(Collected data entries)
>>>
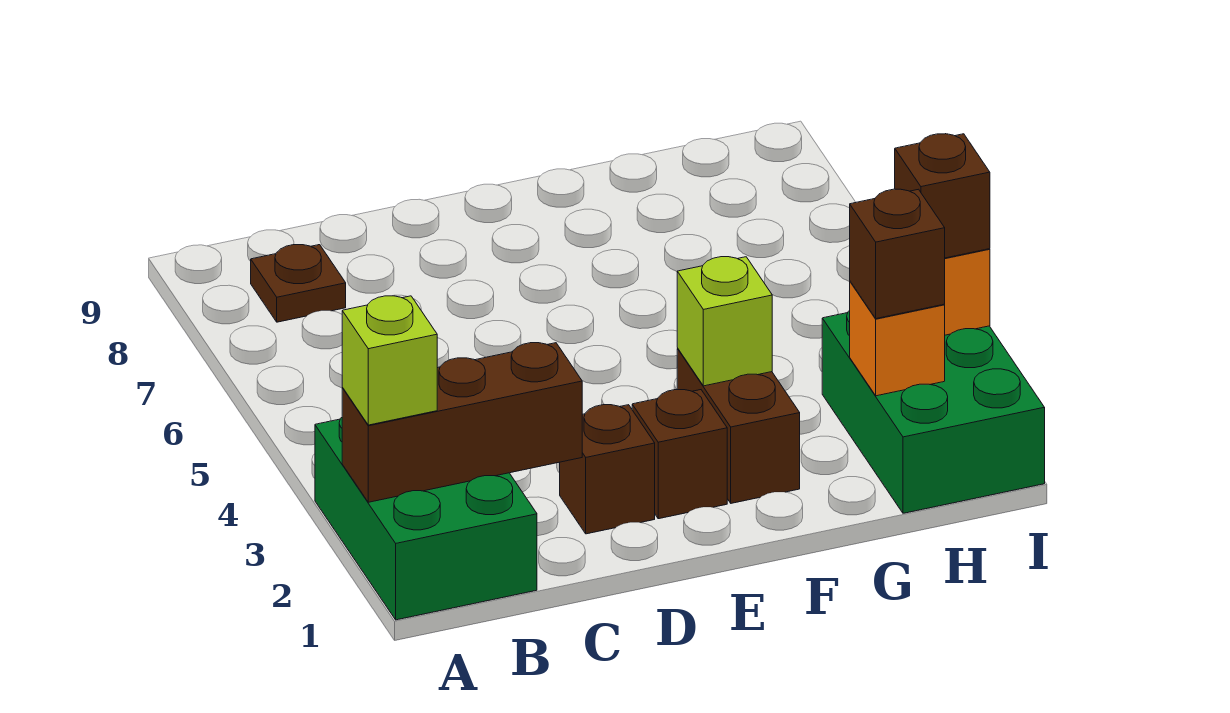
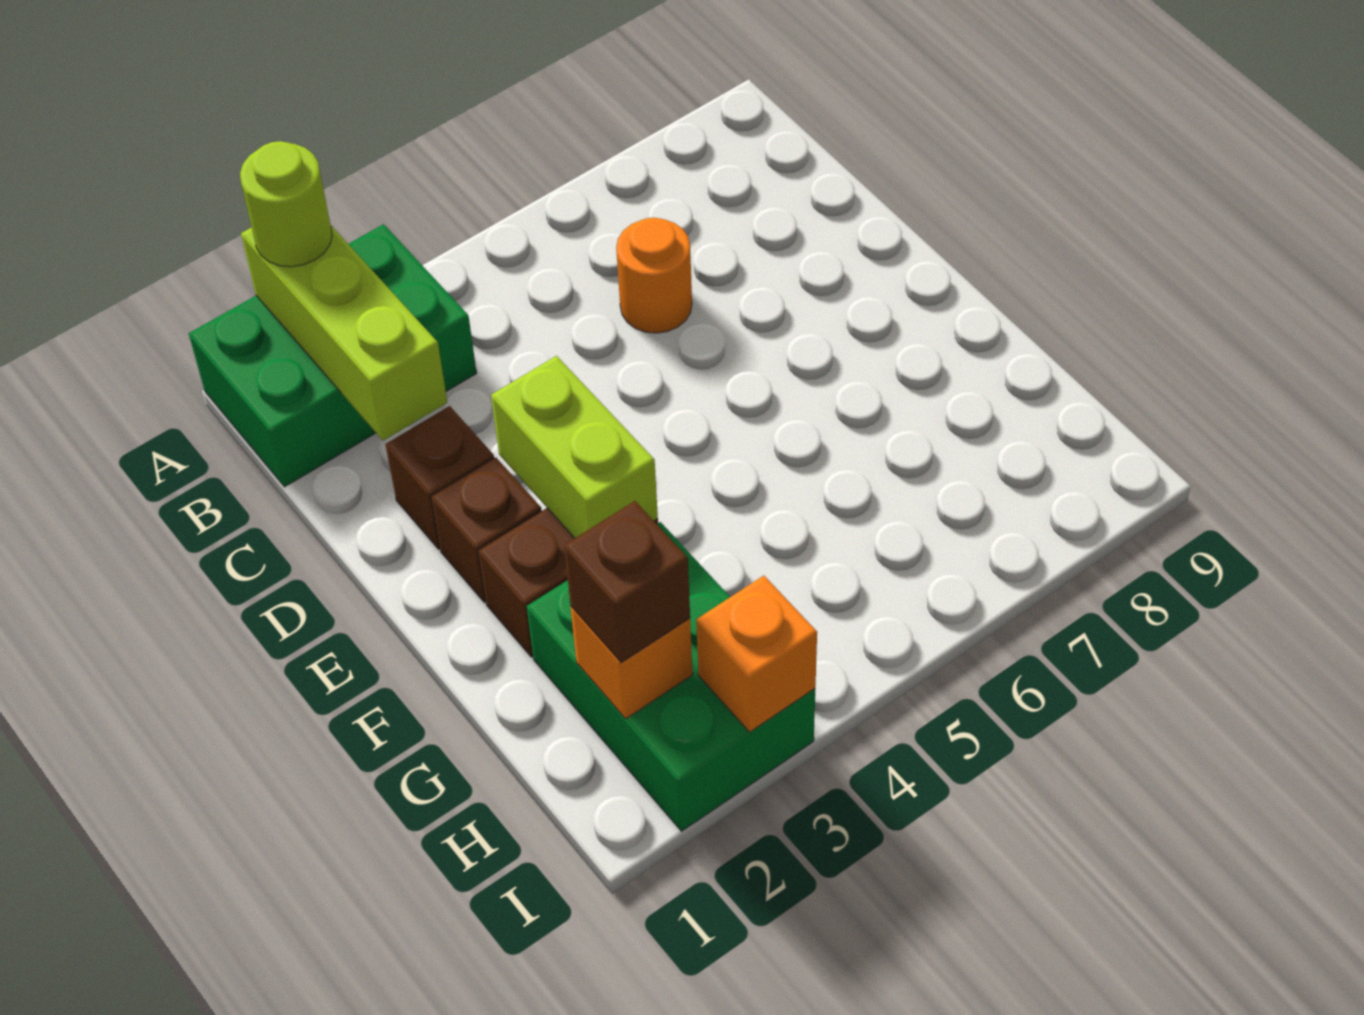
brown brick A2:C2 level 2 -> lime brick A2:C2 level 2
lime brick A2 level 3 -> lime round brick A2 level 3
brown plate B8 level 1 -> none
none -> orange round brick C6 level 1
lime brick F3 level 2 -> lime brick E3:F3 level 2
green brick H1:I3 level 1 -> green brick G2:I3 level 1
brown brick I3 level 3 -> none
<<<
■ **TASK OBJECTIVE**
Once the pictures are removed, set down what remains of the entries above exactly.

■ **ANSWER BOX**
brown brick A2:C2 level 2 -> lime brick A2:C2 level 2
lime brick A2 level 3 -> lime round brick A2 level 3
brown plate B8 level 1 -> none
none -> orange round brick C6 level 1
lime brick F3 level 2 -> lime brick E3:F3 level 2
green brick H1:I3 level 1 -> green brick G2:I3 level 1
brown brick I3 level 3 -> none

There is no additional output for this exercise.